> _Your assignment_
Find every line below with "brown" in it and give only how many there are.
-- Information follows --
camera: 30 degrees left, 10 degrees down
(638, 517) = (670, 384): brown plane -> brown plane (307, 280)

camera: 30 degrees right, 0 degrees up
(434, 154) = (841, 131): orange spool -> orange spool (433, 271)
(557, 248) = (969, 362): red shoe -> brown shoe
-- Information concluded --
-- Information follows --
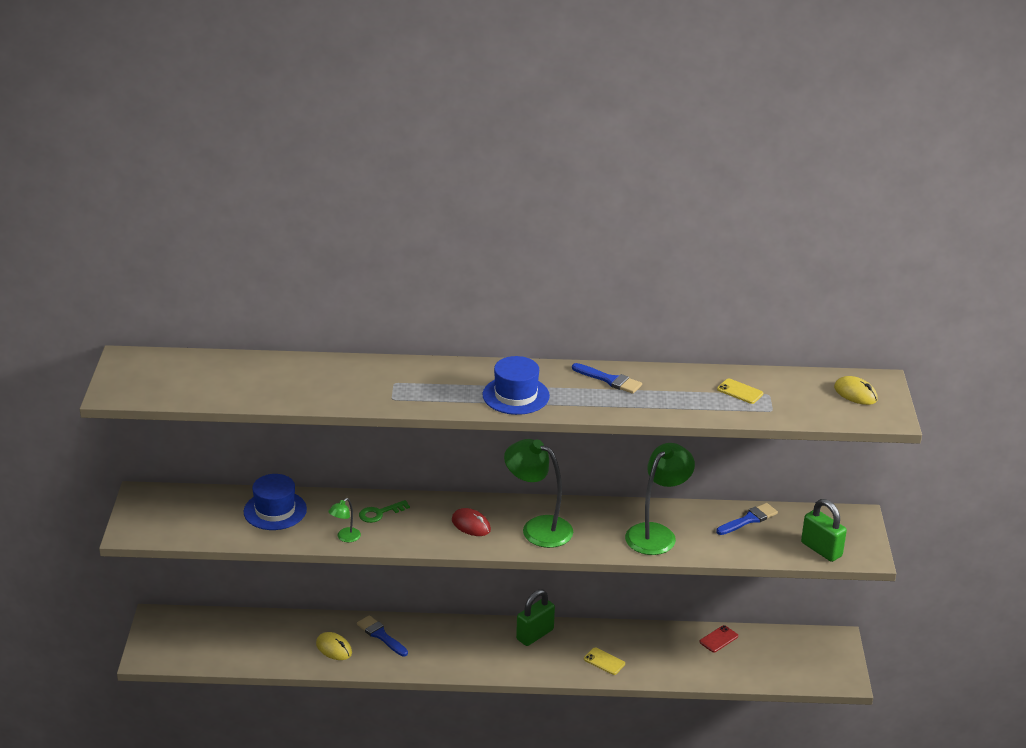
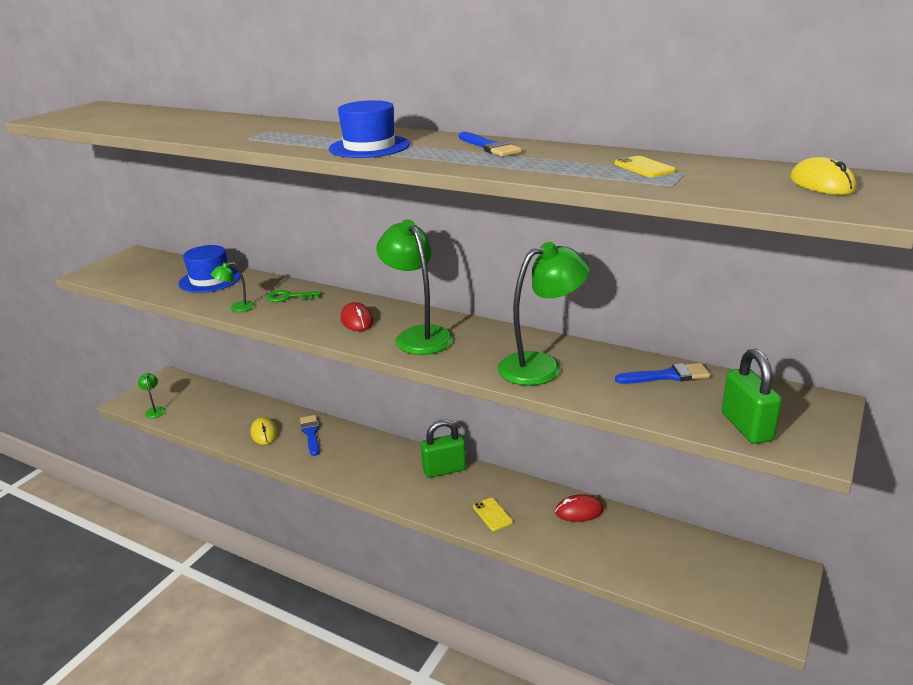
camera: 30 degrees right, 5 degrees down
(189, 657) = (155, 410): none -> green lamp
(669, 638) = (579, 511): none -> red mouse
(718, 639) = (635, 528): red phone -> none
-- Information concluded --
> _The answer_
2